# Data listing:
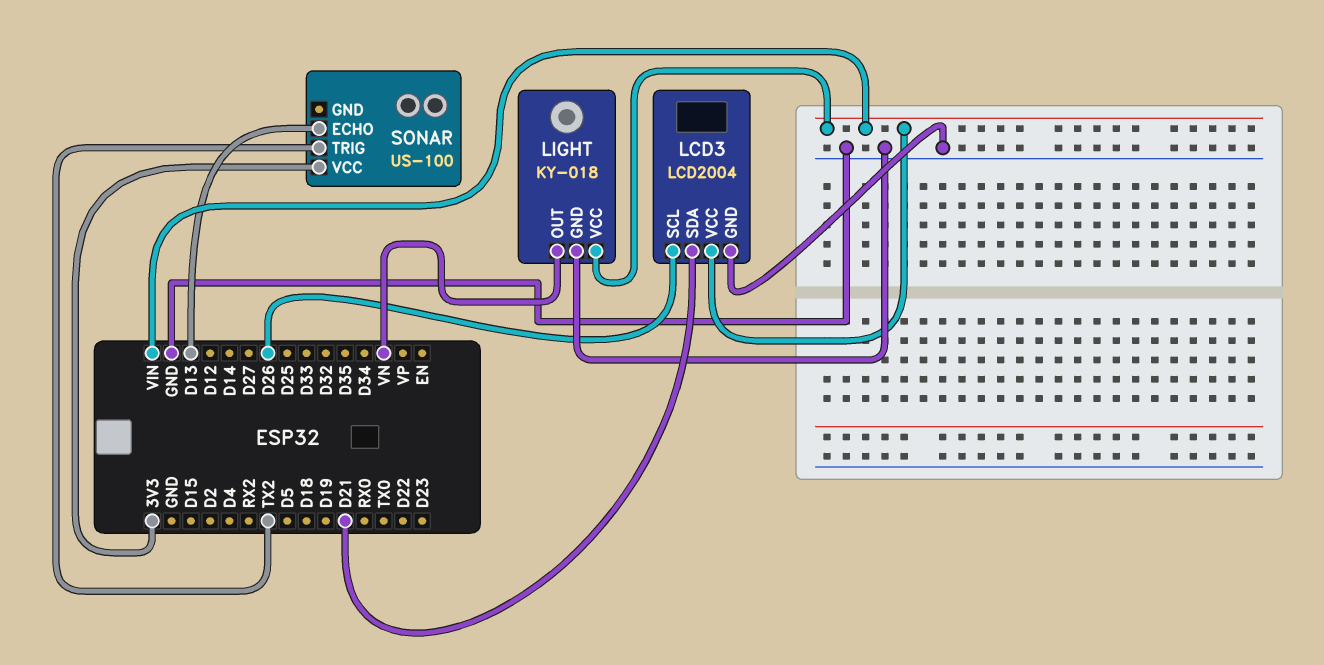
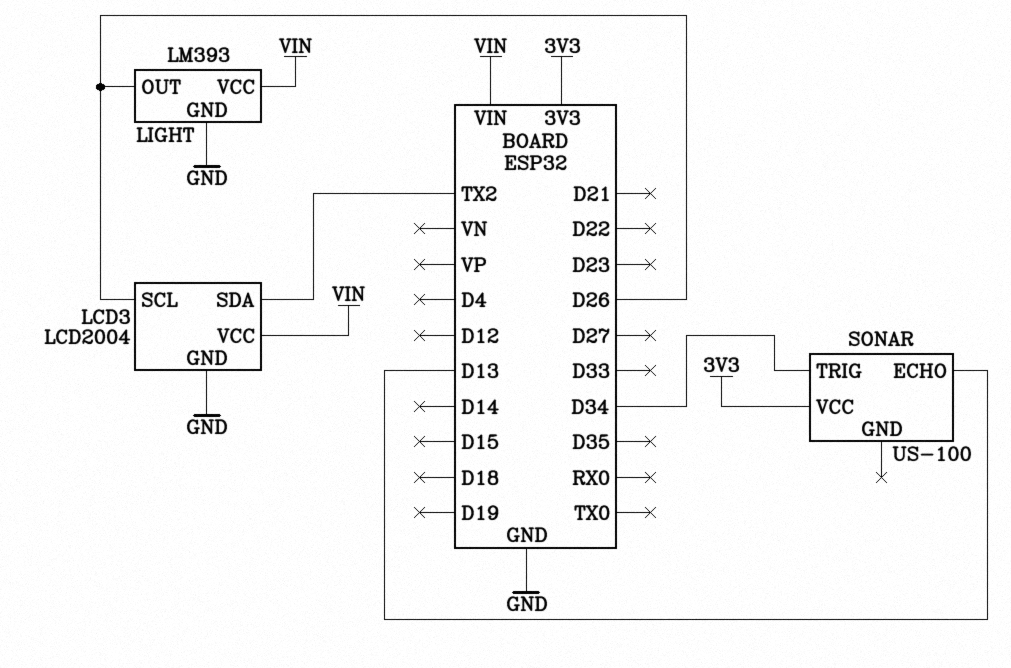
LCD3 pin SDA: D21 -> TX2
LIGHT: KY-018 -> LM393
LIGHT pin OUT: VN -> D26
SONAR pin TRIG: TX2 -> D34

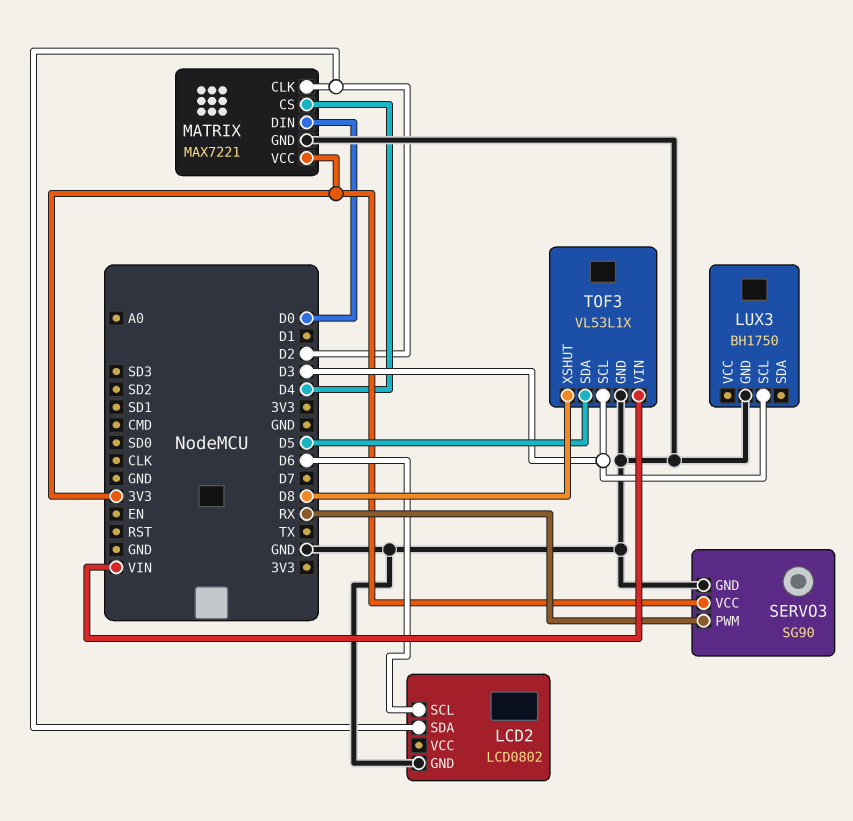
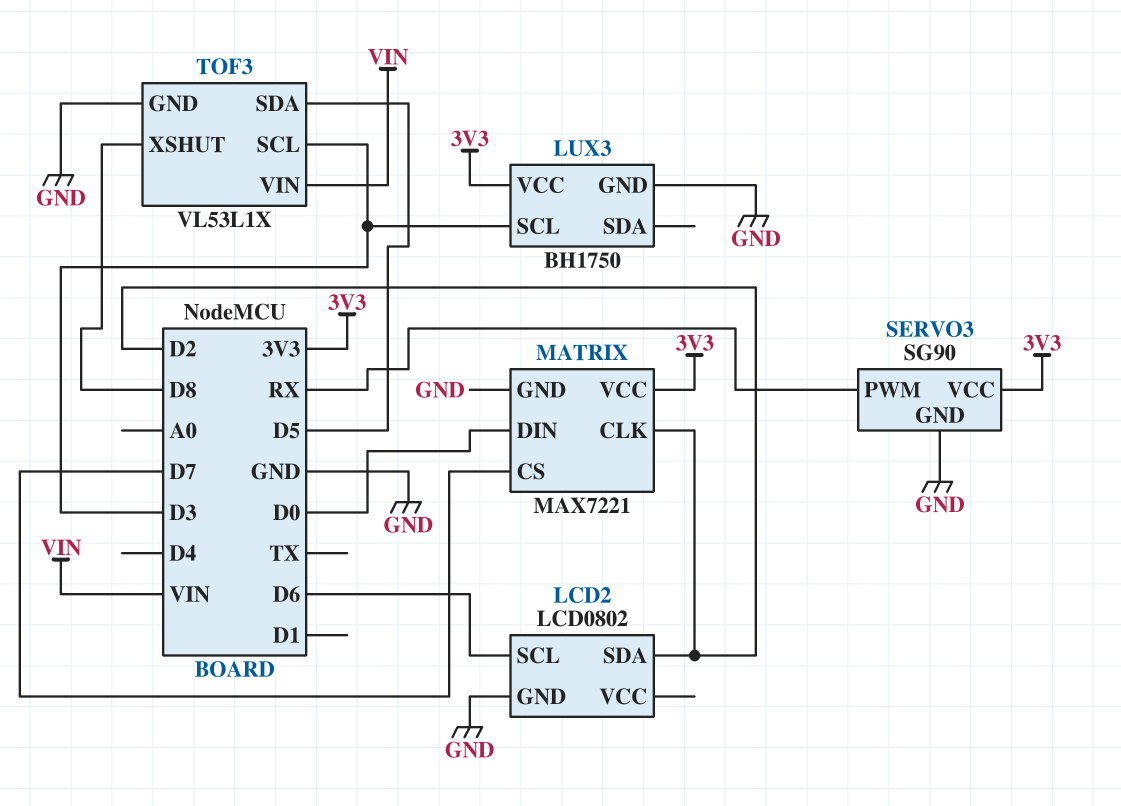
LUX3 pin VCC: none -> 3V3
MATRIX pin CS: D4 -> D7

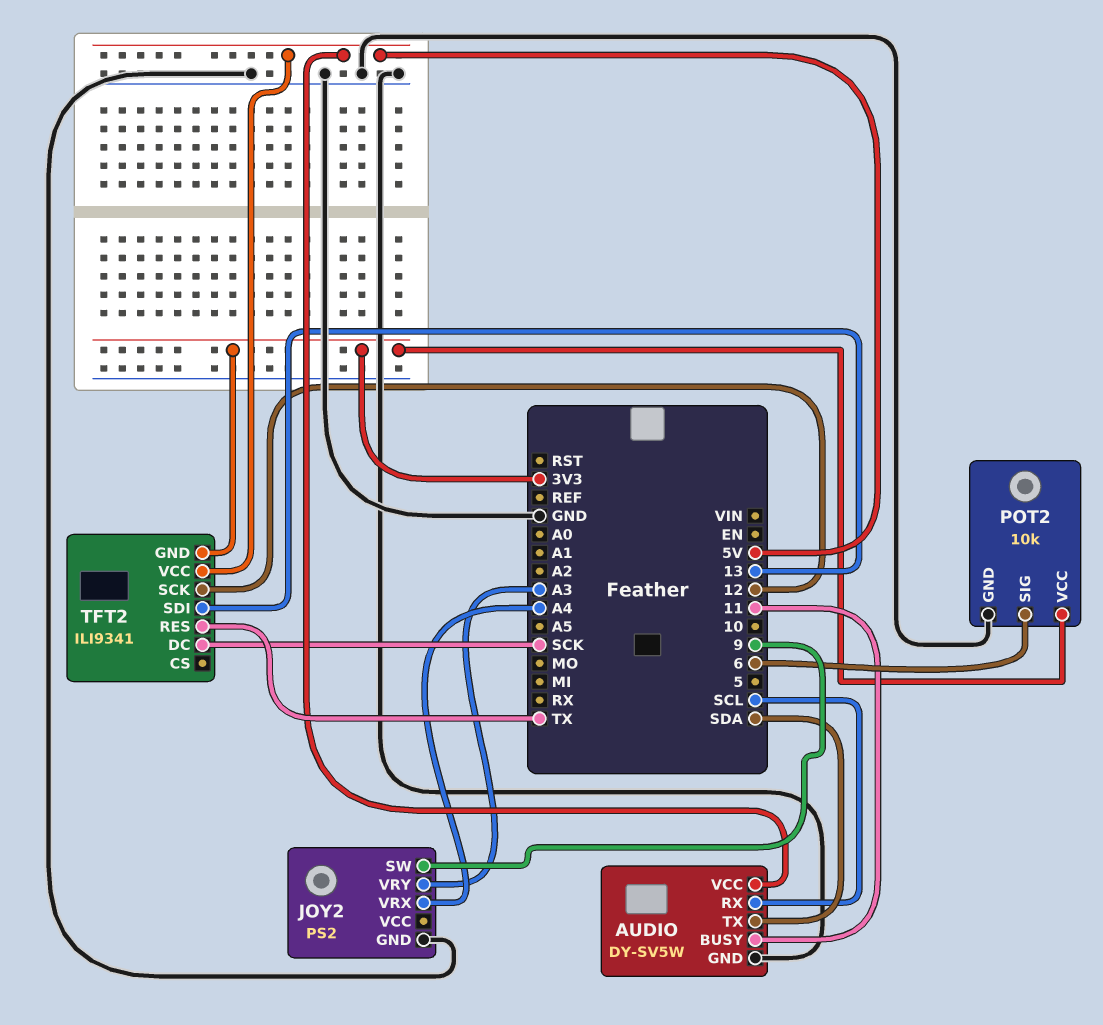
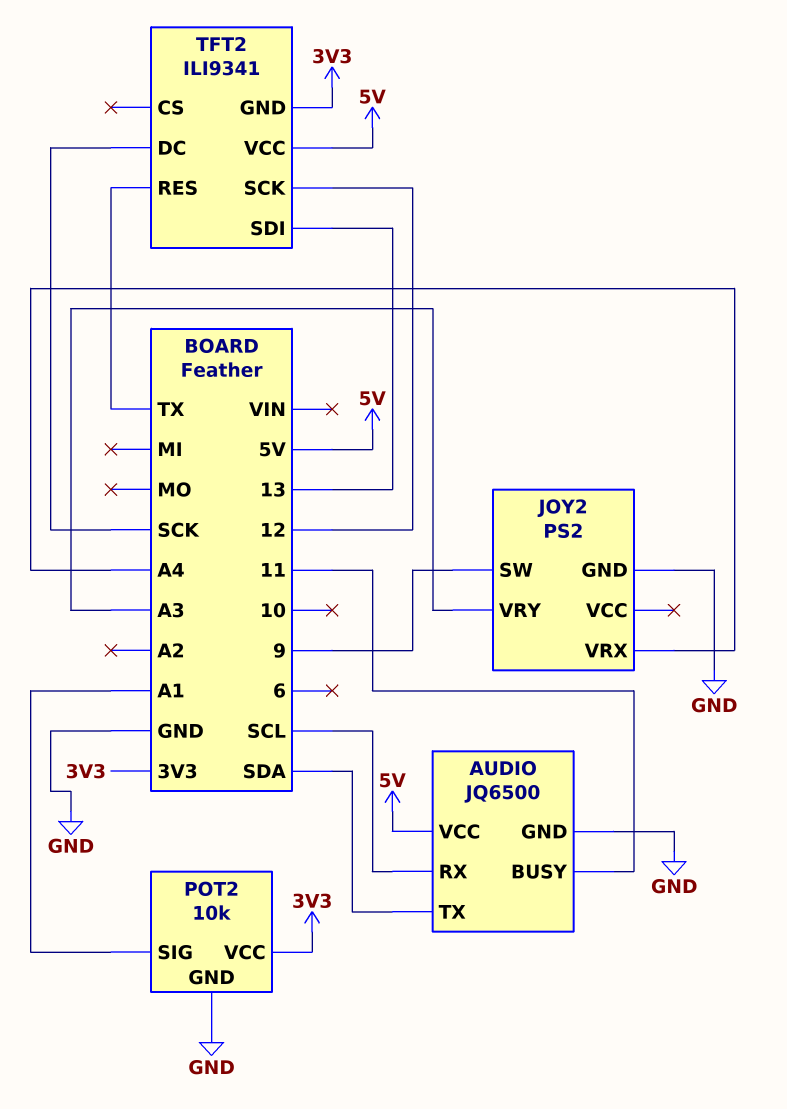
AUDIO: DY-SV5W -> JQ6500
POT2 pin SIG: 6 -> A1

# Work to complete:
Reproduce the material in full, word for word, and omit the pictures.

# Your response:
LCD3 pin SDA: D21 -> TX2
LIGHT: KY-018 -> LM393
LIGHT pin OUT: VN -> D26
SONAR pin TRIG: TX2 -> D34

LUX3 pin VCC: none -> 3V3
MATRIX pin CS: D4 -> D7

AUDIO: DY-SV5W -> JQ6500
POT2 pin SIG: 6 -> A1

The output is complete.